▸ **Exercise aim**: Starting with the line that contains "DIGITS pin CLK: 9 -> 7" and stopping after the line that contains "DHT1: DHT11 -> AM2302", copy the entries below exactly. Include nothing else.

▸ **Extracted material**:
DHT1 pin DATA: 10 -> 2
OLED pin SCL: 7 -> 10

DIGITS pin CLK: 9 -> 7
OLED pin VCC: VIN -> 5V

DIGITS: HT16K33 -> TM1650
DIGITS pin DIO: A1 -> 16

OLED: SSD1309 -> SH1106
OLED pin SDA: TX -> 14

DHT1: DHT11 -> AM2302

==

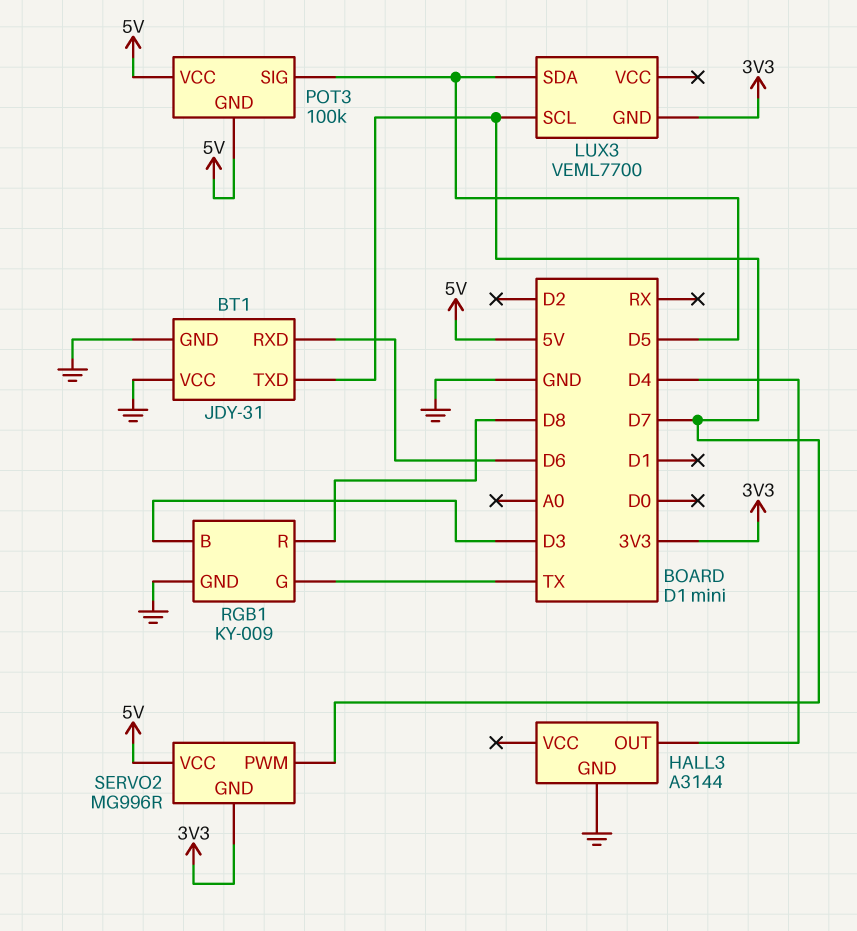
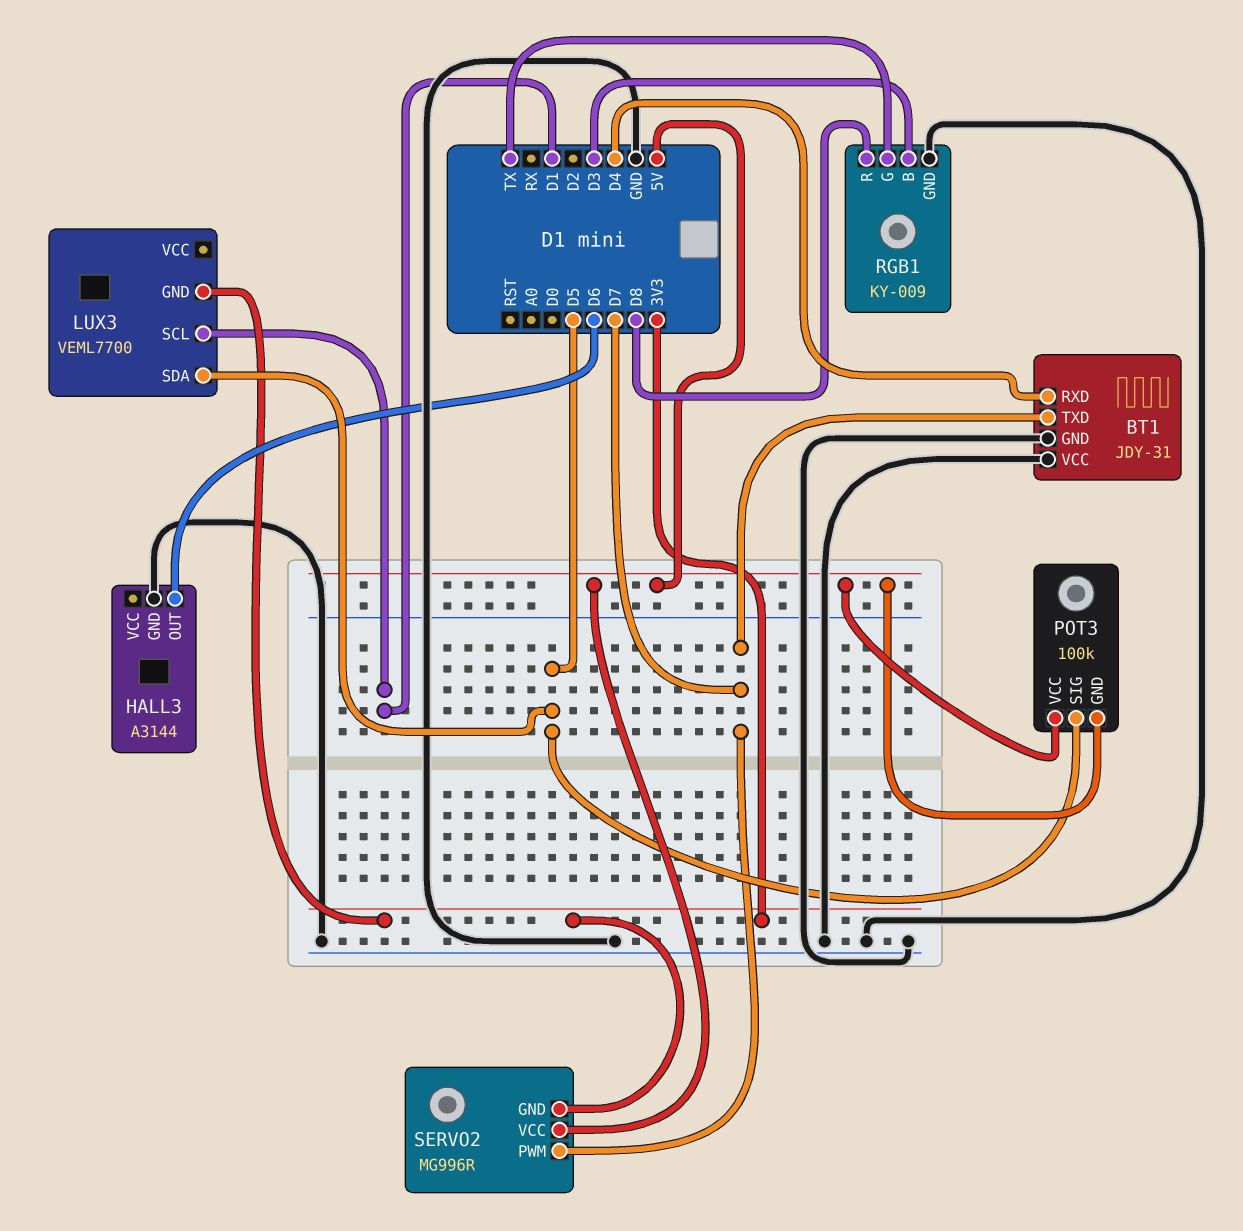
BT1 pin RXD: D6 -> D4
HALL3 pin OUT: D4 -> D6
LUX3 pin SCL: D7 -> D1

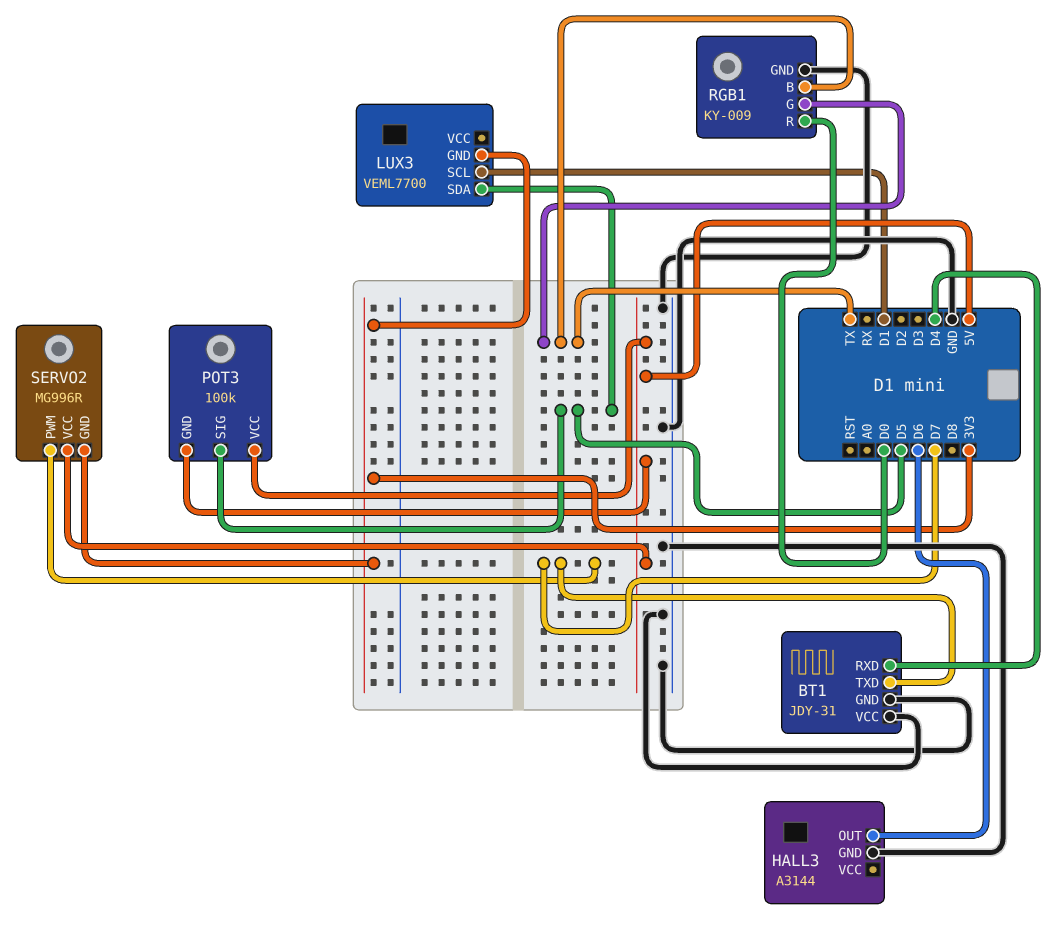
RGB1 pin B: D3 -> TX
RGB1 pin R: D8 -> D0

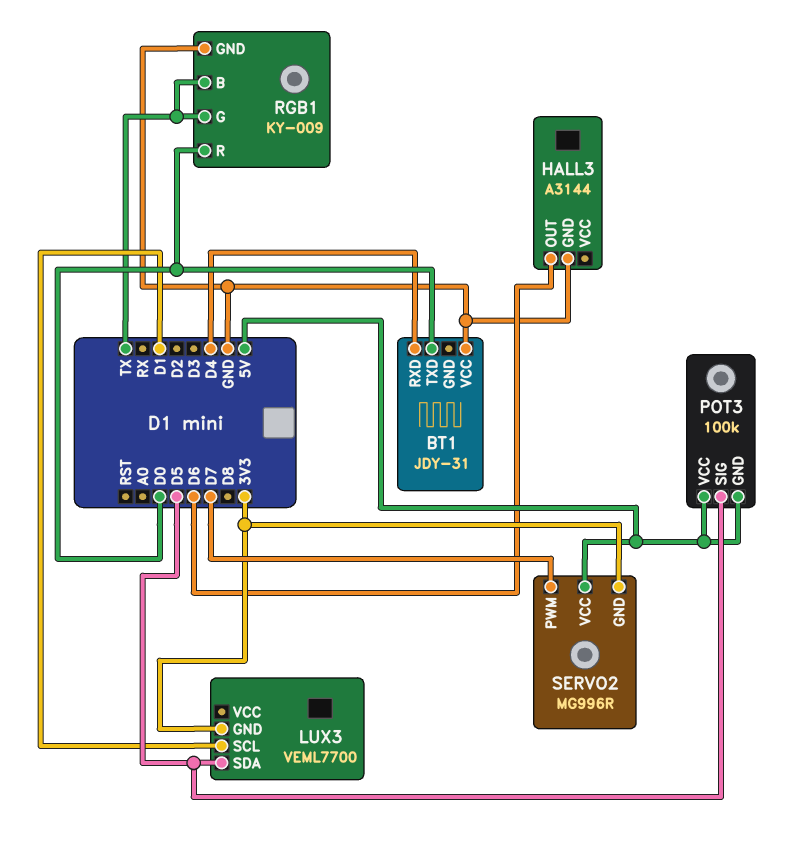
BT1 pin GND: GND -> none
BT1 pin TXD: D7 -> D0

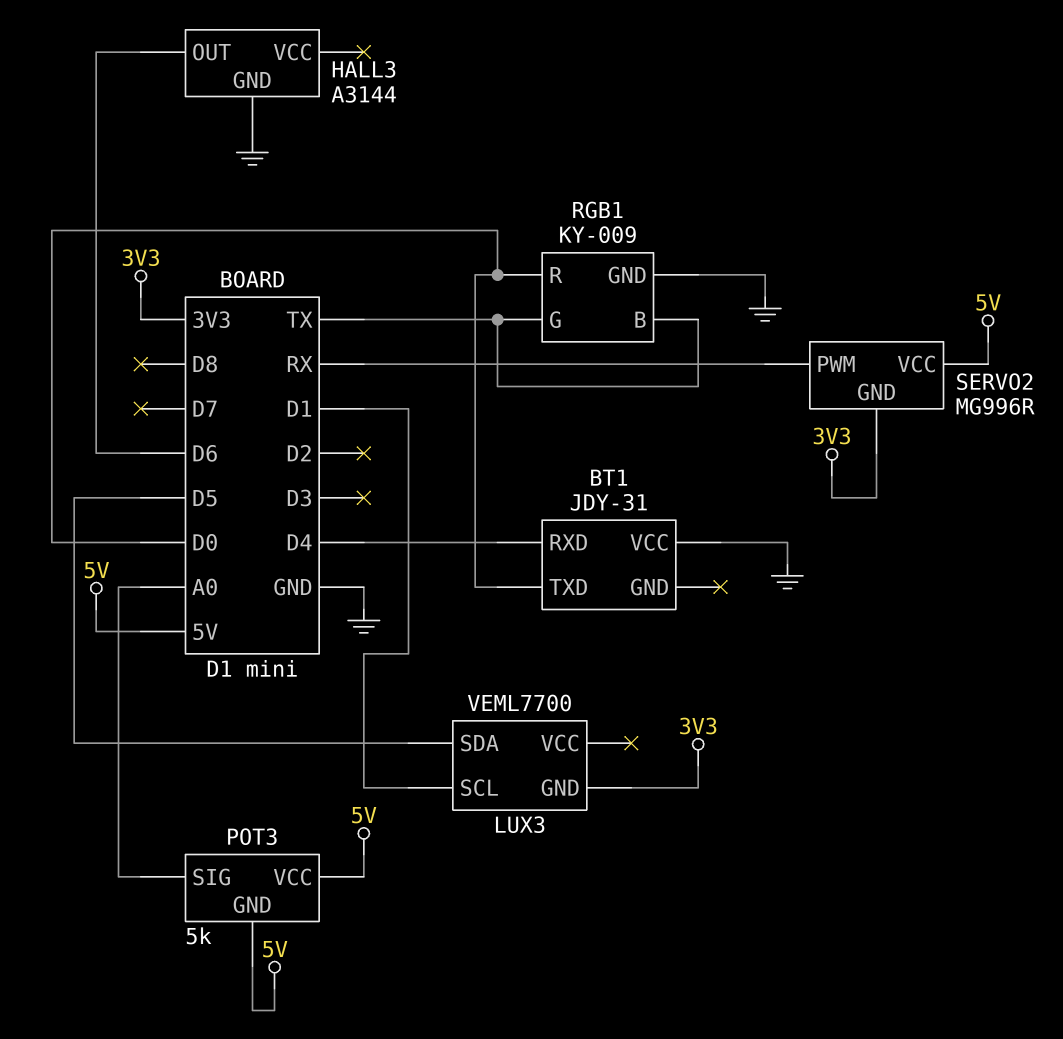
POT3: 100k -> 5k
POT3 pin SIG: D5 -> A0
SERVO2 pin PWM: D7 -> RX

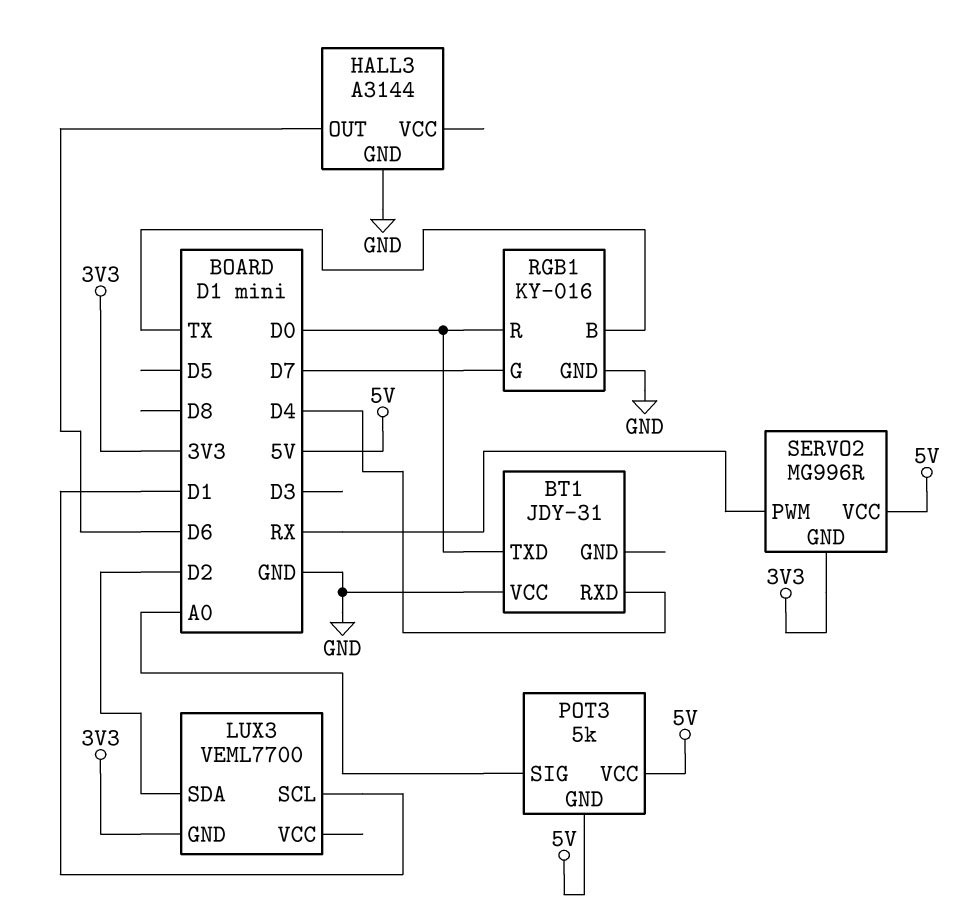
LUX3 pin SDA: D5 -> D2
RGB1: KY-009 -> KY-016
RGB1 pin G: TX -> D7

▸ **Answer section**:
DIGITS pin CLK: 9 -> 7
OLED pin VCC: VIN -> 5V

DIGITS: HT16K33 -> TM1650
DIGITS pin DIO: A1 -> 16

OLED: SSD1309 -> SH1106
OLED pin SDA: TX -> 14

DHT1: DHT11 -> AM2302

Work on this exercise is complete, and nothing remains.